══ Given entries ══

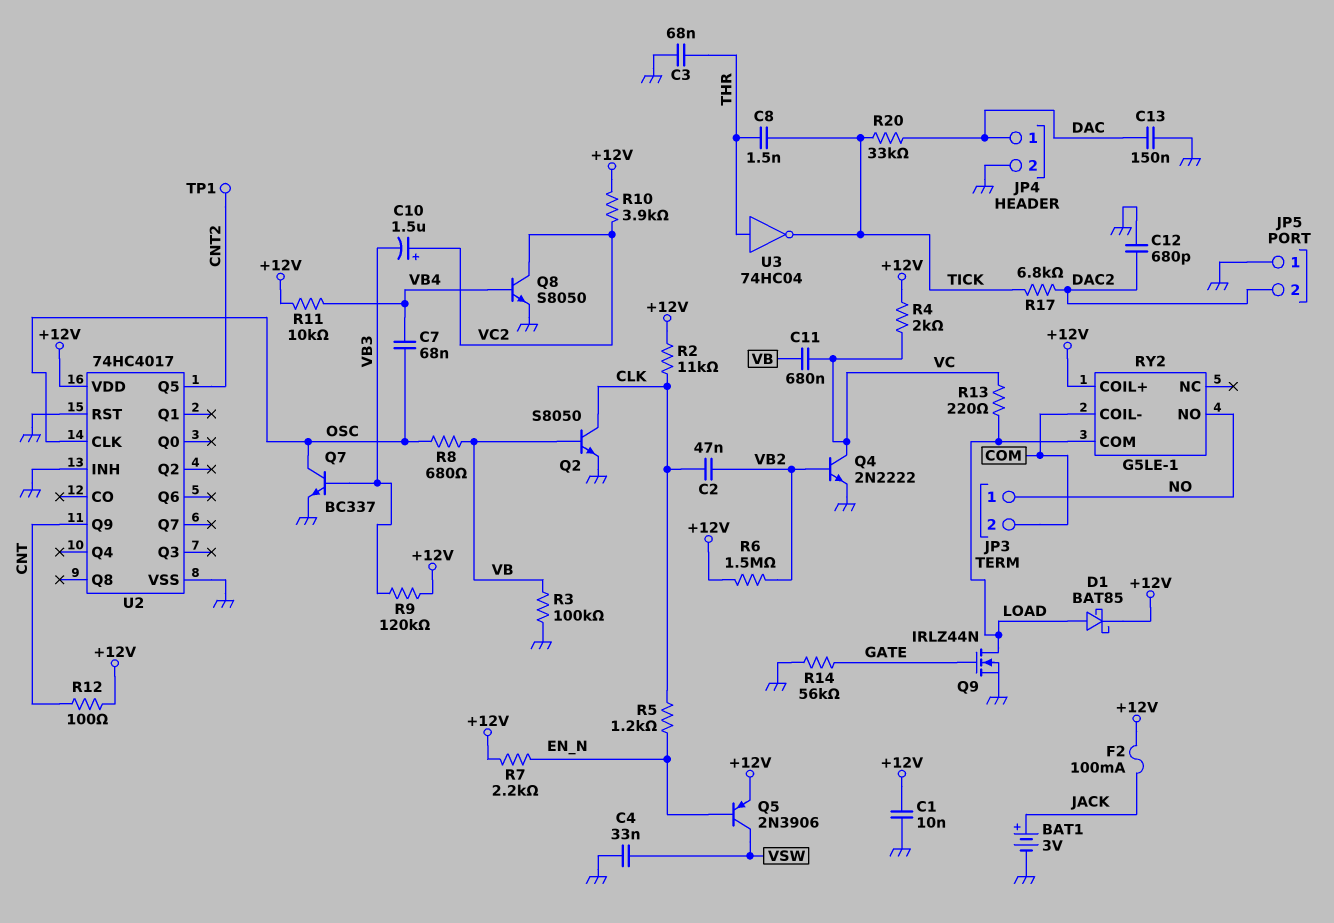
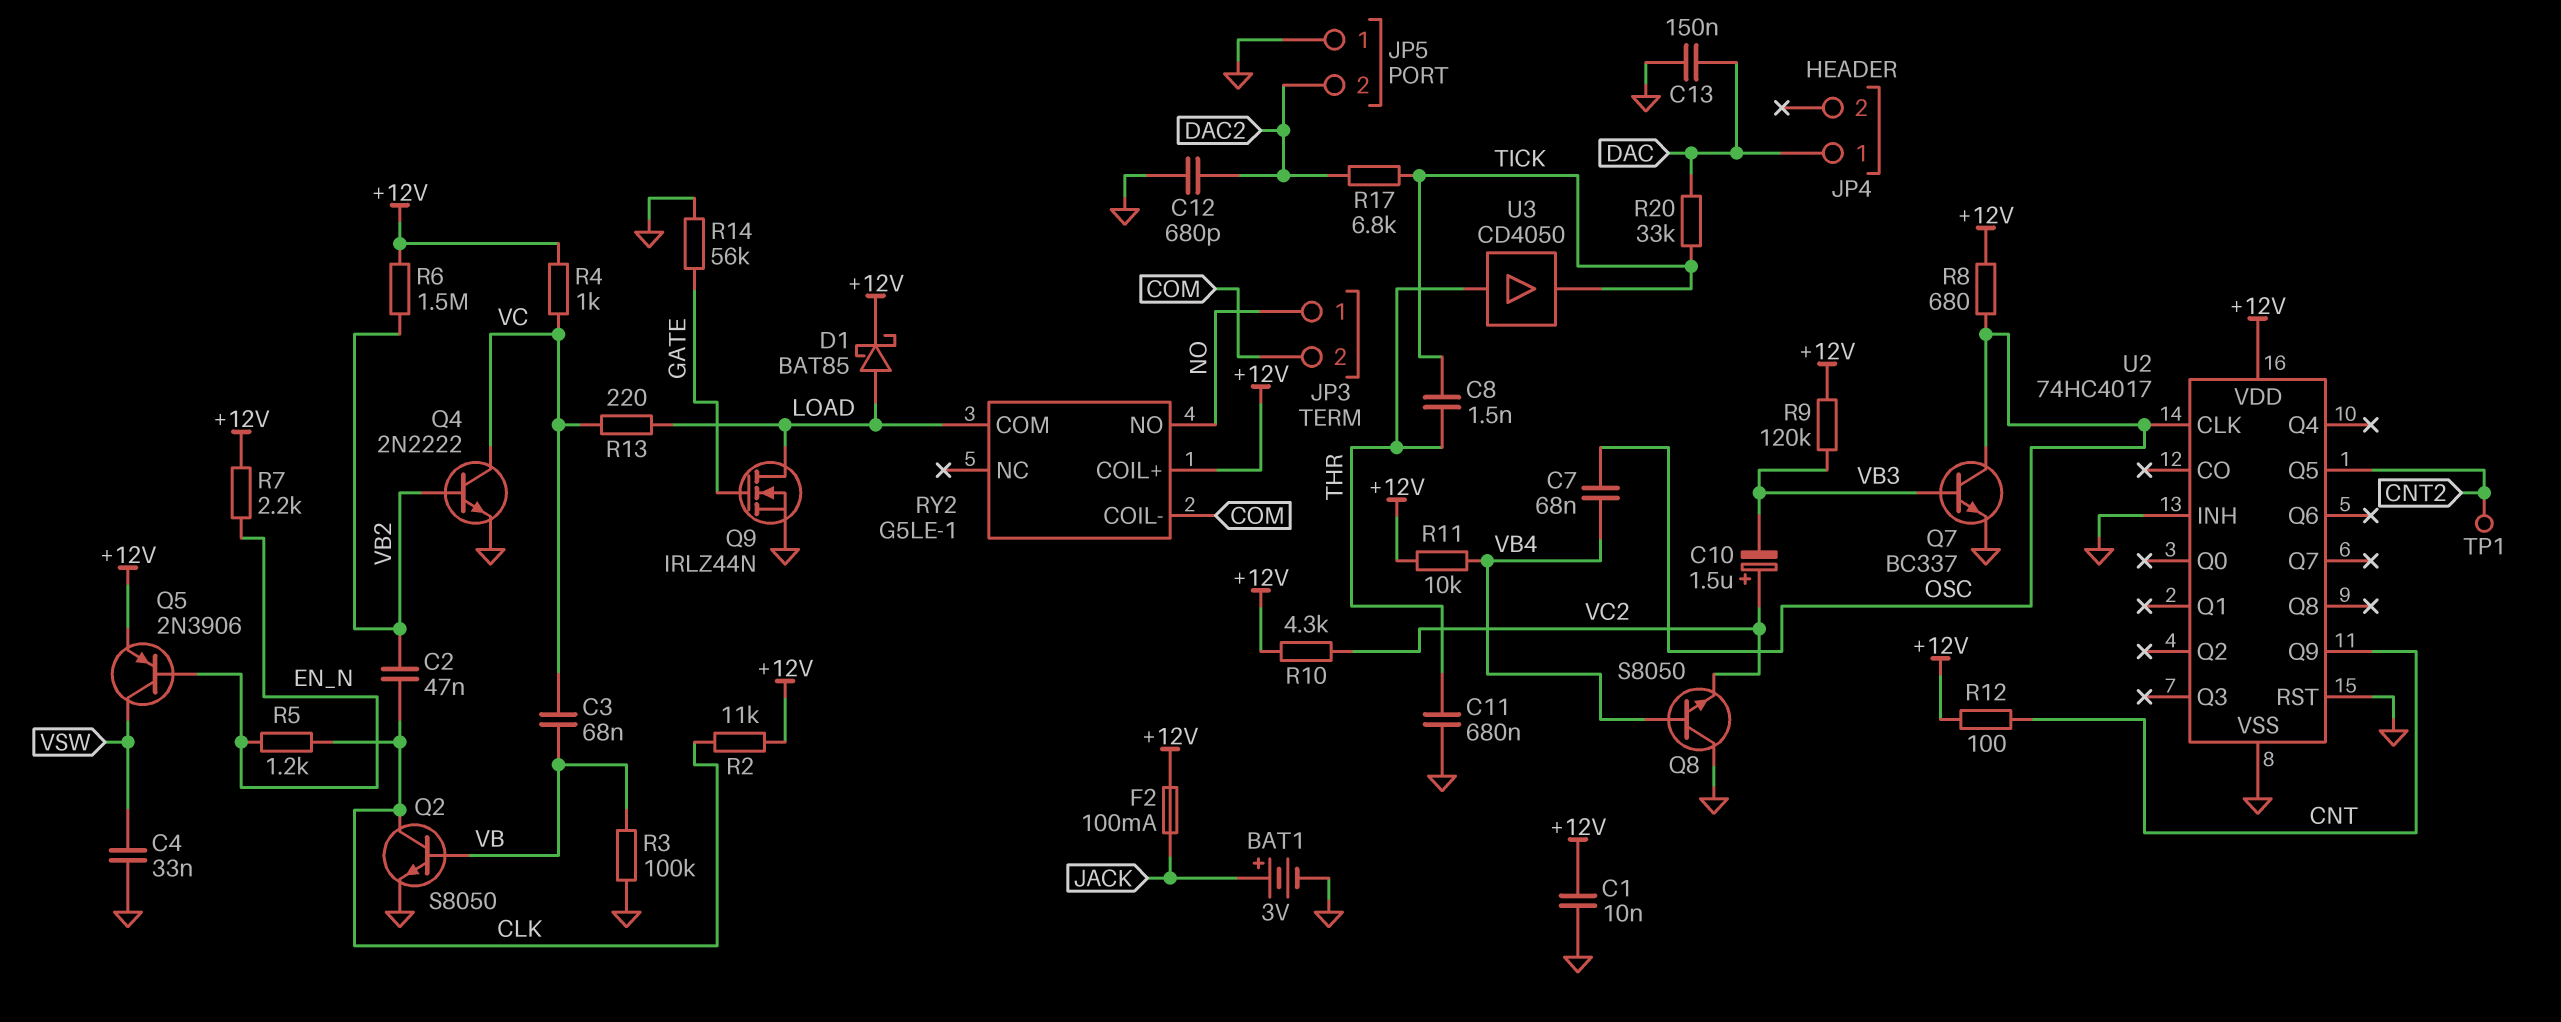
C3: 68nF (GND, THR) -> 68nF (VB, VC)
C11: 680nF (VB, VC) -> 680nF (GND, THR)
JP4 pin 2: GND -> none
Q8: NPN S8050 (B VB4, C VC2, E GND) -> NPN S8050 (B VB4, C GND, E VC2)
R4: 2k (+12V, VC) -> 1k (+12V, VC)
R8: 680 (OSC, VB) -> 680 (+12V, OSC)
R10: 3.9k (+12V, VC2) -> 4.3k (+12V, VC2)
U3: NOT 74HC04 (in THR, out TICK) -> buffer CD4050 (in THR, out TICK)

═══

Exact duplicates of all the entries are required, and no image may appear in them.

C3: 68nF (GND, THR) -> 68nF (VB, VC)
C11: 680nF (VB, VC) -> 680nF (GND, THR)
JP4 pin 2: GND -> none
Q8: NPN S8050 (B VB4, C VC2, E GND) -> NPN S8050 (B VB4, C GND, E VC2)
R4: 2k (+12V, VC) -> 1k (+12V, VC)
R8: 680 (OSC, VB) -> 680 (+12V, OSC)
R10: 3.9k (+12V, VC2) -> 4.3k (+12V, VC2)
U3: NOT 74HC04 (in THR, out TICK) -> buffer CD4050 (in THR, out TICK)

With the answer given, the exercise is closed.